Repeat the entries exactly, and do not carry the pictures over.

(Before-and-after scene images)
________________________________________

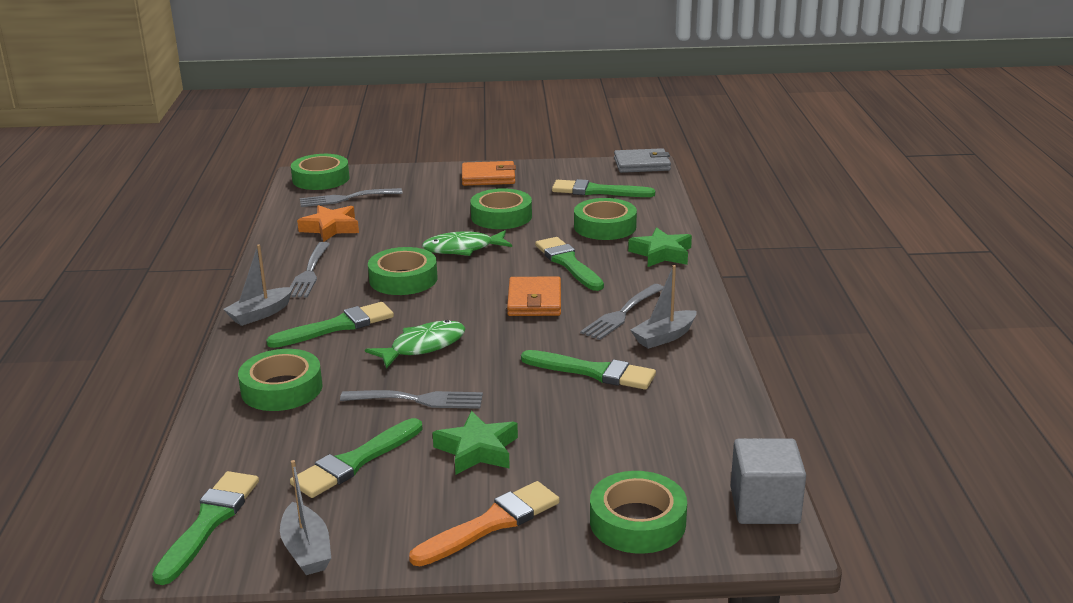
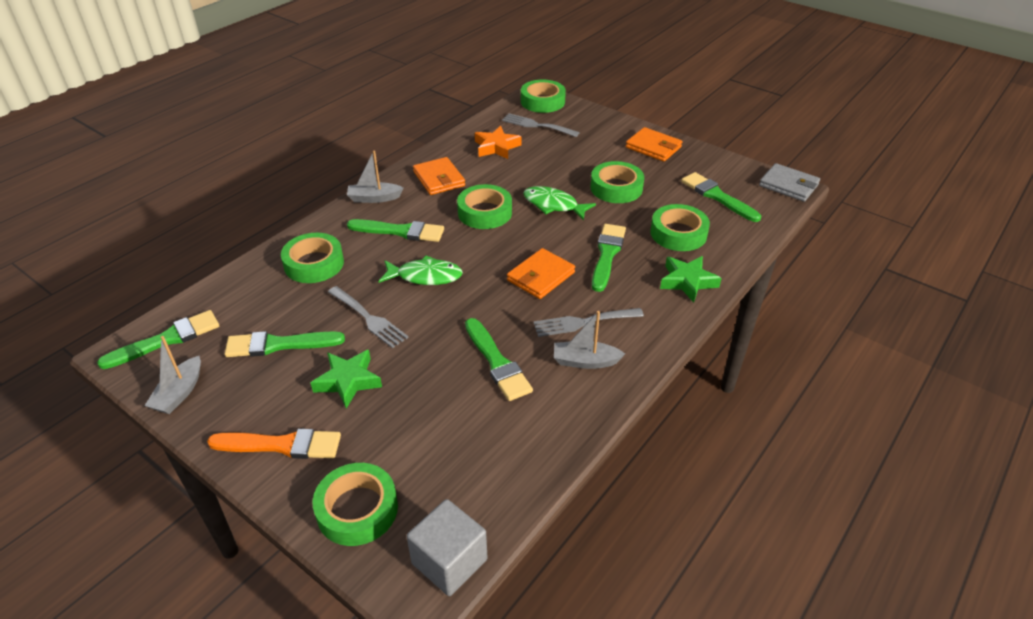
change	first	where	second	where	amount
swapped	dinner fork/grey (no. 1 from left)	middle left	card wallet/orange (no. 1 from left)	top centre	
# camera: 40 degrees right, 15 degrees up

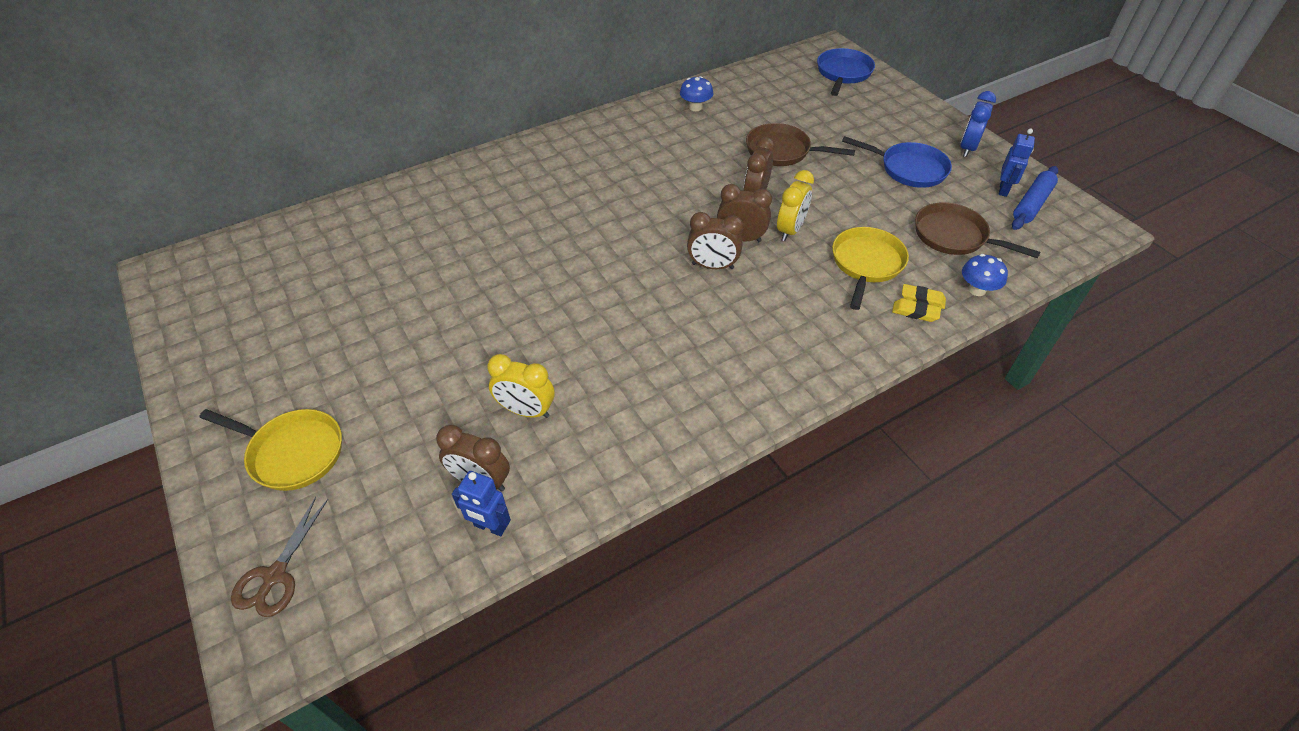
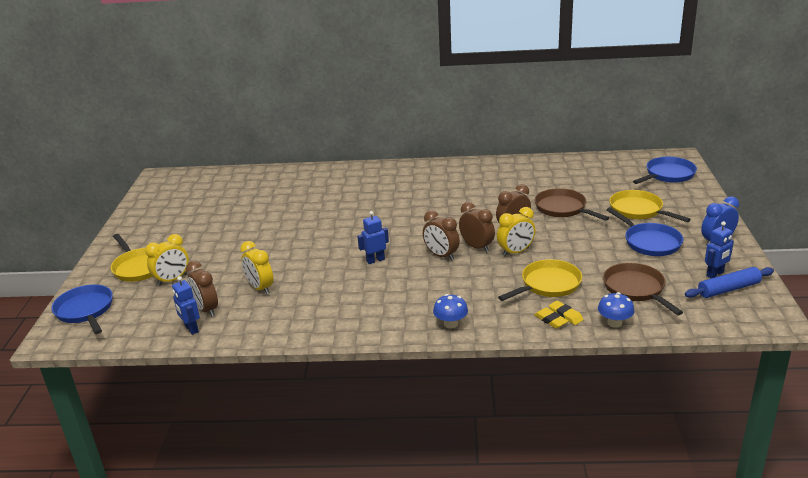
change	first	where	second	where	amount
swapped	scissors/brown	bottom left	skillet/blue (no. 1 from left)	middle left	
new			alarm clock/bright yellow (no. 1 from left)	middle left	
new			toy robot/blue (no. 2 from left)	centre	
shifted	mushroom/blue (no. 1 from left)	top centre		centre	
new			skillet/bright yellow (no. 3 from left)	middle right	
# camera: 35 degrees right, 20 degrees down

________________________________________

* Exercise output
change	first	where	second	where	amount
swapped	dinner fork/grey (no. 1 from left)	middle left	card wallet/orange (no. 1 from left)	top centre	
# camera: 40 degrees right, 15 degrees up

change	first	where	second	where	amount
swapped	scissors/brown	bottom left	skillet/blue (no. 1 from left)	middle left	
new			alarm clock/bright yellow (no. 1 from left)	middle left	
new			toy robot/blue (no. 2 from left)	centre	
shifted	mushroom/blue (no. 1 from left)	top centre		centre	
new			skillet/bright yellow (no. 3 from left)	middle right	
# camera: 35 degrees right, 20 degrees down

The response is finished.